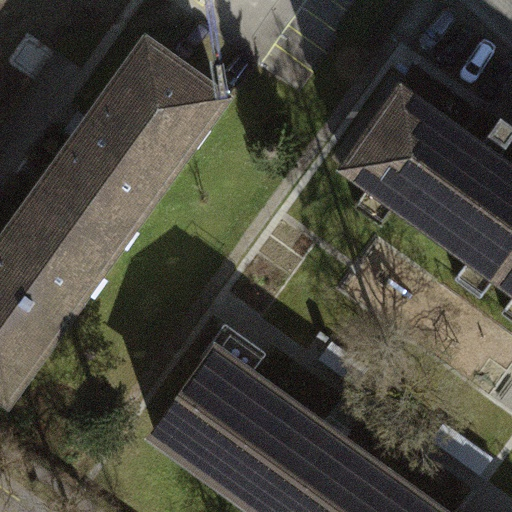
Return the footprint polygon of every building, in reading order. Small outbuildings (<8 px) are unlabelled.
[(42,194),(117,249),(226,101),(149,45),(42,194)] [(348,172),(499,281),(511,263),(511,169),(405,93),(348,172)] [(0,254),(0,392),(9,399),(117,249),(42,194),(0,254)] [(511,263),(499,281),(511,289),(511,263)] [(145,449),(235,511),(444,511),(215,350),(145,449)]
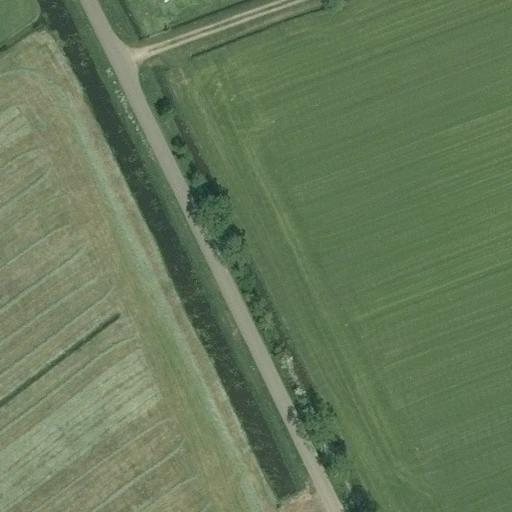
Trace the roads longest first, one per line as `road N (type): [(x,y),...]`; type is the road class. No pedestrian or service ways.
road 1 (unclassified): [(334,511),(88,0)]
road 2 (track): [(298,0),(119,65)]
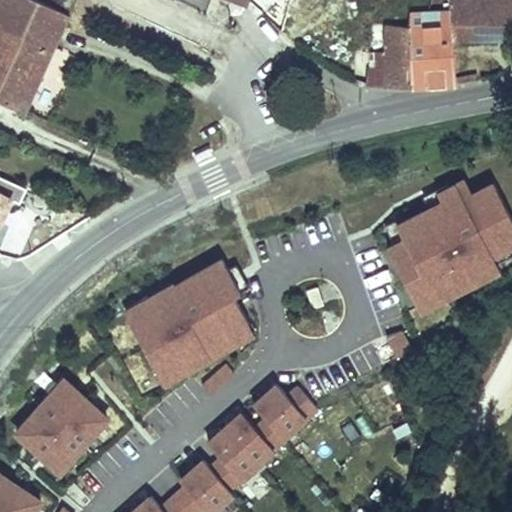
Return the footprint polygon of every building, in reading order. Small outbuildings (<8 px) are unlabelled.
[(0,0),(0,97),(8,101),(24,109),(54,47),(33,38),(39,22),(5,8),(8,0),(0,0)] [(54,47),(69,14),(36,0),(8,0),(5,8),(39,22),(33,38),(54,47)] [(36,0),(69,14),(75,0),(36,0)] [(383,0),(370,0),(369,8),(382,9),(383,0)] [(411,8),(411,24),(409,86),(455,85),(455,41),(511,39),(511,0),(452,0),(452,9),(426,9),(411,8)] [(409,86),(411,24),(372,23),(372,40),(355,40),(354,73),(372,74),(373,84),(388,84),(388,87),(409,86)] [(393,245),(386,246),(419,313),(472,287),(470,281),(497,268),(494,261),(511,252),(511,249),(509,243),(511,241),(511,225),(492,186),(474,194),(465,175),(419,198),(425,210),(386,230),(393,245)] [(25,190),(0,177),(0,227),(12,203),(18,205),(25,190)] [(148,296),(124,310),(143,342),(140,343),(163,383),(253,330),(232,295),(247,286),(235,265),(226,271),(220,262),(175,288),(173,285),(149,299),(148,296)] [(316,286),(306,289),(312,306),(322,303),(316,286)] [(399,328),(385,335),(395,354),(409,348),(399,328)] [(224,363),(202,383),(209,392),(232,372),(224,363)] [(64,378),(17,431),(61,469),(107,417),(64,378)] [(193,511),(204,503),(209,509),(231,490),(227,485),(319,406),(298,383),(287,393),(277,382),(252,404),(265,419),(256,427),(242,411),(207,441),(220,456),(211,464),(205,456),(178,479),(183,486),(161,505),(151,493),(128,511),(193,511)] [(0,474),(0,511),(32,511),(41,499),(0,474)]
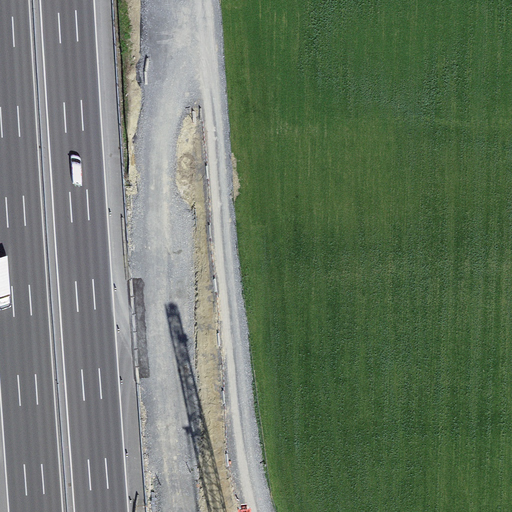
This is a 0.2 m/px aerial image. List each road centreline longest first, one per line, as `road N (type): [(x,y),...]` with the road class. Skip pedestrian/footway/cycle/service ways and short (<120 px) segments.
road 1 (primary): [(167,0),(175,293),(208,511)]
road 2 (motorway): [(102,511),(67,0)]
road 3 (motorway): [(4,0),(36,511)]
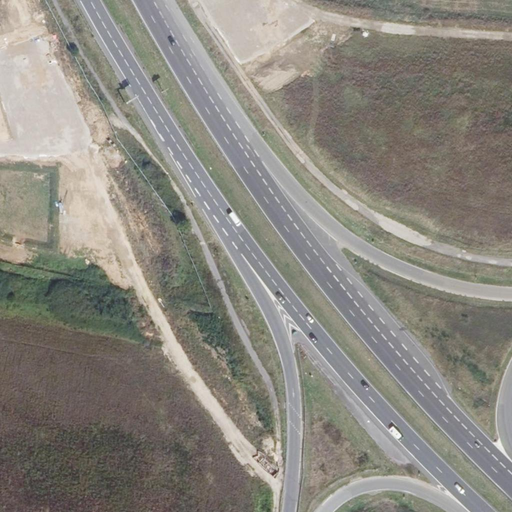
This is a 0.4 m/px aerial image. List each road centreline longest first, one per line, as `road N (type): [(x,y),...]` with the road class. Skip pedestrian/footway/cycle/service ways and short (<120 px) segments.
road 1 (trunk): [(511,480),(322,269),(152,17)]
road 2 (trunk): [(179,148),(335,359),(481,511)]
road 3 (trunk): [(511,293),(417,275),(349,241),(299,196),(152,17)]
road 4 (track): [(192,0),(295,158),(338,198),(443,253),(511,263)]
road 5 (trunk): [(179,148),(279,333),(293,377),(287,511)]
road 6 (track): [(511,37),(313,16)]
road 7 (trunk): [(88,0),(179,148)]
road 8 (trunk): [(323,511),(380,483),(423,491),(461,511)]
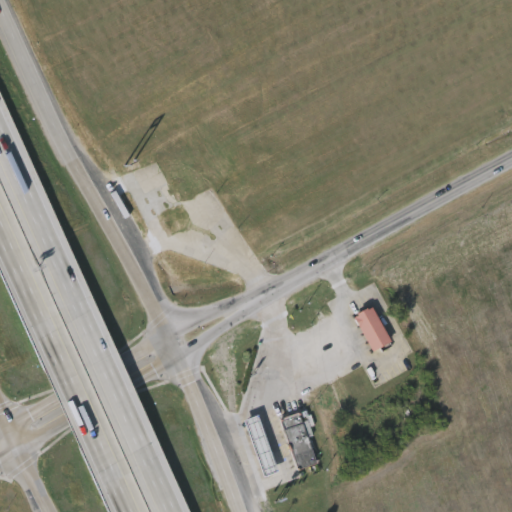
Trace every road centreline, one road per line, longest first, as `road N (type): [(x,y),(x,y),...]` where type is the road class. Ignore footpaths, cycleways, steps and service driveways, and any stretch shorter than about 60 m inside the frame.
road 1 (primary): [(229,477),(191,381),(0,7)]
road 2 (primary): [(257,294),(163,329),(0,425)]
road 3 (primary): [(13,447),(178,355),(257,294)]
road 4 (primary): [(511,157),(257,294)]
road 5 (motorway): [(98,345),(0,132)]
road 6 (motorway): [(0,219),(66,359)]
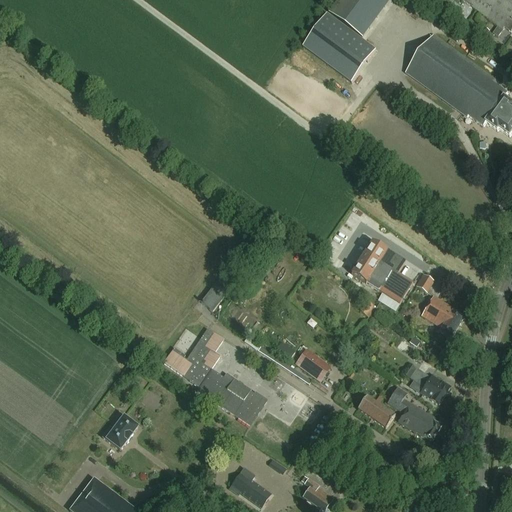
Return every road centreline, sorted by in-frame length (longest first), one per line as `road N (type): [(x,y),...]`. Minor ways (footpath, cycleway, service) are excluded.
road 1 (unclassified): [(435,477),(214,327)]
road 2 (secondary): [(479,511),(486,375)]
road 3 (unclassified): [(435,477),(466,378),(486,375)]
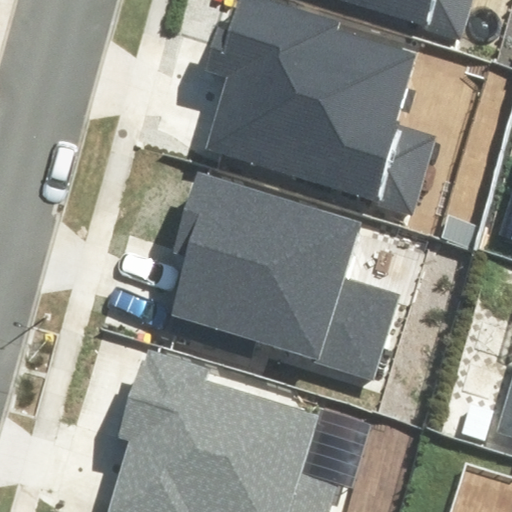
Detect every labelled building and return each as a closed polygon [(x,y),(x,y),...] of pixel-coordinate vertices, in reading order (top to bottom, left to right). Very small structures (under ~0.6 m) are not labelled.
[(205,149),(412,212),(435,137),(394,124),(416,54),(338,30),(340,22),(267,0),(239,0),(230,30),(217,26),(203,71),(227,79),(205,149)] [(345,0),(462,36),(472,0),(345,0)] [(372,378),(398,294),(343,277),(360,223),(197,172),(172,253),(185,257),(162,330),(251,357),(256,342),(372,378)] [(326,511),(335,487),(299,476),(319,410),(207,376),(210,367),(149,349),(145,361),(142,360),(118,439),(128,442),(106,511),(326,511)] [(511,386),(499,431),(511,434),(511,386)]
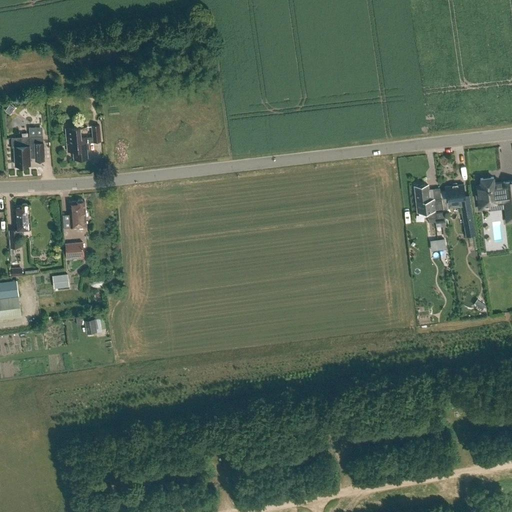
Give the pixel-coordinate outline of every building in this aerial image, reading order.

▸ Exercise:
Give the material again from the line with "This is a 0.2" to the line with "road 1 (primary): [(167,0),(175,293),(208,511)]", both included and nothing else, with the request line left as it is. Multiply each pixel coordinate in the road answer by 1.4 and round it to a whole number, with halves rounded up.

▸ Output for this task:
This is a 0.2 m/px aerial image. List each road centreline longest first, one per line, as `road N (type): [(x,y),...]` with the road class. Skip pedestrian/footway/cycle/service ways and short (<120 px) segments.
road 1 (primary): [(234,0),(245,410),(291,715)]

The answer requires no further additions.